--- THE DATA Enclosed Below ---

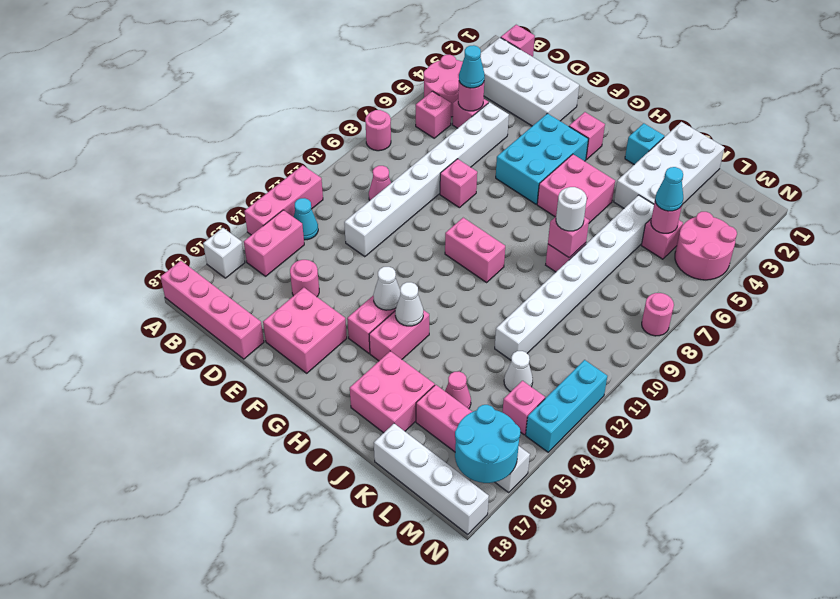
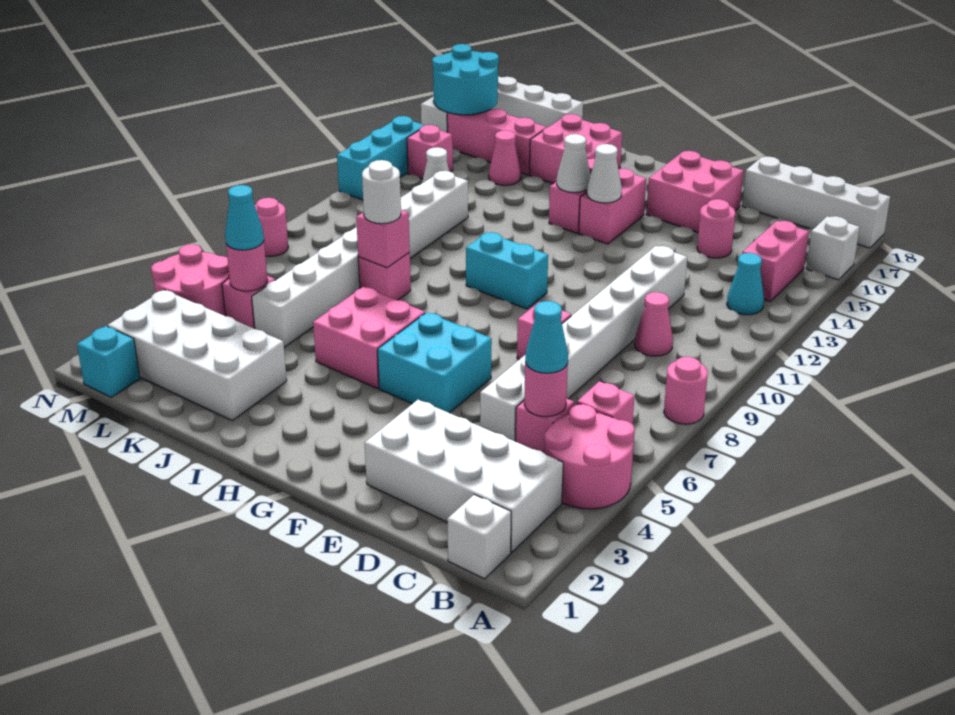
pink 1x3 brick [244,165,323,235] -> none
pink 1x4 brick [161,261,264,359] -> white 1x4 brick [742,157,890,248]
pink 1x1 brick [501,25,535,57] -> white 1x1 brick [447,495,511,579]
cyan 2x3 brick [496,114,588,204] -> cyan 2x2 brick [378,312,492,413]
pink 1x1 brick [569,112,605,160] -> none
pink 1x2 brick [445,218,505,282] -> cyan 1x2 brick [466,232,548,309]
cyan 1x1 brick [625,123,664,165] -> cyan 1x1 brick moved to [77,326,140,397]
white 2x4 brick [614,122,724,208] -> white 2x4 brick turned to [107,290,287,421]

--- End of Enclosed THE DATA ---

#### [YOUR INSTRUCTIONS]
The listing above holds a line with "pink 1x1 brick [501,25,535,57]" and a line with "cyan 1x1 brick [625,123,664,165]". Print the stretch from the first through the second, exactly and alone.

#### [ANSWER SPACE]
pink 1x1 brick [501,25,535,57] -> white 1x1 brick [447,495,511,579]
cyan 2x3 brick [496,114,588,204] -> cyan 2x2 brick [378,312,492,413]
pink 1x1 brick [569,112,605,160] -> none
pink 1x2 brick [445,218,505,282] -> cyan 1x2 brick [466,232,548,309]
cyan 1x1 brick [625,123,664,165] -> cyan 1x1 brick moved to [77,326,140,397]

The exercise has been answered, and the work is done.